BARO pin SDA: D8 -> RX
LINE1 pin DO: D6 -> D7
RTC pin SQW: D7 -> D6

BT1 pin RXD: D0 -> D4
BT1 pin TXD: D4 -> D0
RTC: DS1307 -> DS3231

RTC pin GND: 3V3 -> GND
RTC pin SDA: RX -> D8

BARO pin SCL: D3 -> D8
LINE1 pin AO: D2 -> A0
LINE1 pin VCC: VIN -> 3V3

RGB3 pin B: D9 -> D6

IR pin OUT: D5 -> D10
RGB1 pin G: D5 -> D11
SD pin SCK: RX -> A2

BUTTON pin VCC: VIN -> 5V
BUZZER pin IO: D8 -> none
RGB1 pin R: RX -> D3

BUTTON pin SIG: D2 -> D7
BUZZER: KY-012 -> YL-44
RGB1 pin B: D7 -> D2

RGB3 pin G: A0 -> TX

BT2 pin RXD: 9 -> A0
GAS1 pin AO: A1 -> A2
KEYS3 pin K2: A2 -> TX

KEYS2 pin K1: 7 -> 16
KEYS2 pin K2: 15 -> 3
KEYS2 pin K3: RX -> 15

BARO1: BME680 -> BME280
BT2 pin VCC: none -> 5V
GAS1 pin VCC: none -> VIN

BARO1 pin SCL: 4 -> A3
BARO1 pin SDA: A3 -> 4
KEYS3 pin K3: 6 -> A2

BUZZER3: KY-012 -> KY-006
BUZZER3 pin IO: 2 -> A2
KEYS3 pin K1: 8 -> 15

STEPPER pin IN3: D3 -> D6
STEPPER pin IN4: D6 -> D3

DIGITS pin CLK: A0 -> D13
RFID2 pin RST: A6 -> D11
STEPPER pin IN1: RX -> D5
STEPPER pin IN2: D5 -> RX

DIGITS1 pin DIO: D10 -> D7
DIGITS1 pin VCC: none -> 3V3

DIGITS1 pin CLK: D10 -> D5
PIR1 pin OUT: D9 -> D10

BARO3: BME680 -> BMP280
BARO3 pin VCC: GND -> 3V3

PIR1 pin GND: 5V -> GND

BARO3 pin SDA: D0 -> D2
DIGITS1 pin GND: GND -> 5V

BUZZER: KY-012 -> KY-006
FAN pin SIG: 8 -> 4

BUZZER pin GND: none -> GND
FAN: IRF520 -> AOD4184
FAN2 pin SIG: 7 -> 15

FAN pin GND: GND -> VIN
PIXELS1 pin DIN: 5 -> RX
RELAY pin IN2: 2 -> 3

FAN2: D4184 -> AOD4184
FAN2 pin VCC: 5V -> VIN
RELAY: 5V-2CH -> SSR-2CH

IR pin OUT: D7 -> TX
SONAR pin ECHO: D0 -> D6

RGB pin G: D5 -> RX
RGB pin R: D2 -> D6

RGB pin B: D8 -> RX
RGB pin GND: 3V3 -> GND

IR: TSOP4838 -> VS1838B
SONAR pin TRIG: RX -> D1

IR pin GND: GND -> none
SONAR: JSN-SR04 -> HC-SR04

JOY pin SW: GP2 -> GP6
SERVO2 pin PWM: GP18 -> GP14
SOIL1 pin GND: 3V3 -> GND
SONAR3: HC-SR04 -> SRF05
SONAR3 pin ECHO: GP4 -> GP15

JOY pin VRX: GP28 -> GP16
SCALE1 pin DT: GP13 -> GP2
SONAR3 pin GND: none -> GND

- _Exercise instructions_: Without omitting anything, retype all of the material above exactly.

- _Response for this exercise_:
BARO pin SDA: D8 -> RX
LINE1 pin DO: D6 -> D7
RTC pin SQW: D7 -> D6

BT1 pin RXD: D0 -> D4
BT1 pin TXD: D4 -> D0
RTC: DS1307 -> DS3231

RTC pin GND: 3V3 -> GND
RTC pin SDA: RX -> D8

BARO pin SCL: D3 -> D8
LINE1 pin AO: D2 -> A0
LINE1 pin VCC: VIN -> 3V3

RGB3 pin B: D9 -> D6

IR pin OUT: D5 -> D10
RGB1 pin G: D5 -> D11
SD pin SCK: RX -> A2

BUTTON pin VCC: VIN -> 5V
BUZZER pin IO: D8 -> none
RGB1 pin R: RX -> D3

BUTTON pin SIG: D2 -> D7
BUZZER: KY-012 -> YL-44
RGB1 pin B: D7 -> D2

RGB3 pin G: A0 -> TX

BT2 pin RXD: 9 -> A0
GAS1 pin AO: A1 -> A2
KEYS3 pin K2: A2 -> TX

KEYS2 pin K1: 7 -> 16
KEYS2 pin K2: 15 -> 3
KEYS2 pin K3: RX -> 15

BARO1: BME680 -> BME280
BT2 pin VCC: none -> 5V
GAS1 pin VCC: none -> VIN

BARO1 pin SCL: 4 -> A3
BARO1 pin SDA: A3 -> 4
KEYS3 pin K3: 6 -> A2

BUZZER3: KY-012 -> KY-006
BUZZER3 pin IO: 2 -> A2
KEYS3 pin K1: 8 -> 15

STEPPER pin IN3: D3 -> D6
STEPPER pin IN4: D6 -> D3

DIGITS pin CLK: A0 -> D13
RFID2 pin RST: A6 -> D11
STEPPER pin IN1: RX -> D5
STEPPER pin IN2: D5 -> RX

DIGITS1 pin DIO: D10 -> D7
DIGITS1 pin VCC: none -> 3V3

DIGITS1 pin CLK: D10 -> D5
PIR1 pin OUT: D9 -> D10

BARO3: BME680 -> BMP280
BARO3 pin VCC: GND -> 3V3

PIR1 pin GND: 5V -> GND

BARO3 pin SDA: D0 -> D2
DIGITS1 pin GND: GND -> 5V

BUZZER: KY-012 -> KY-006
FAN pin SIG: 8 -> 4

BUZZER pin GND: none -> GND
FAN: IRF520 -> AOD4184
FAN2 pin SIG: 7 -> 15

FAN pin GND: GND -> VIN
PIXELS1 pin DIN: 5 -> RX
RELAY pin IN2: 2 -> 3

FAN2: D4184 -> AOD4184
FAN2 pin VCC: 5V -> VIN
RELAY: 5V-2CH -> SSR-2CH

IR pin OUT: D7 -> TX
SONAR pin ECHO: D0 -> D6

RGB pin G: D5 -> RX
RGB pin R: D2 -> D6

RGB pin B: D8 -> RX
RGB pin GND: 3V3 -> GND

IR: TSOP4838 -> VS1838B
SONAR pin TRIG: RX -> D1

IR pin GND: GND -> none
SONAR: JSN-SR04 -> HC-SR04

JOY pin SW: GP2 -> GP6
SERVO2 pin PWM: GP18 -> GP14
SOIL1 pin GND: 3V3 -> GND
SONAR3: HC-SR04 -> SRF05
SONAR3 pin ECHO: GP4 -> GP15

JOY pin VRX: GP28 -> GP16
SCALE1 pin DT: GP13 -> GP2
SONAR3 pin GND: none -> GND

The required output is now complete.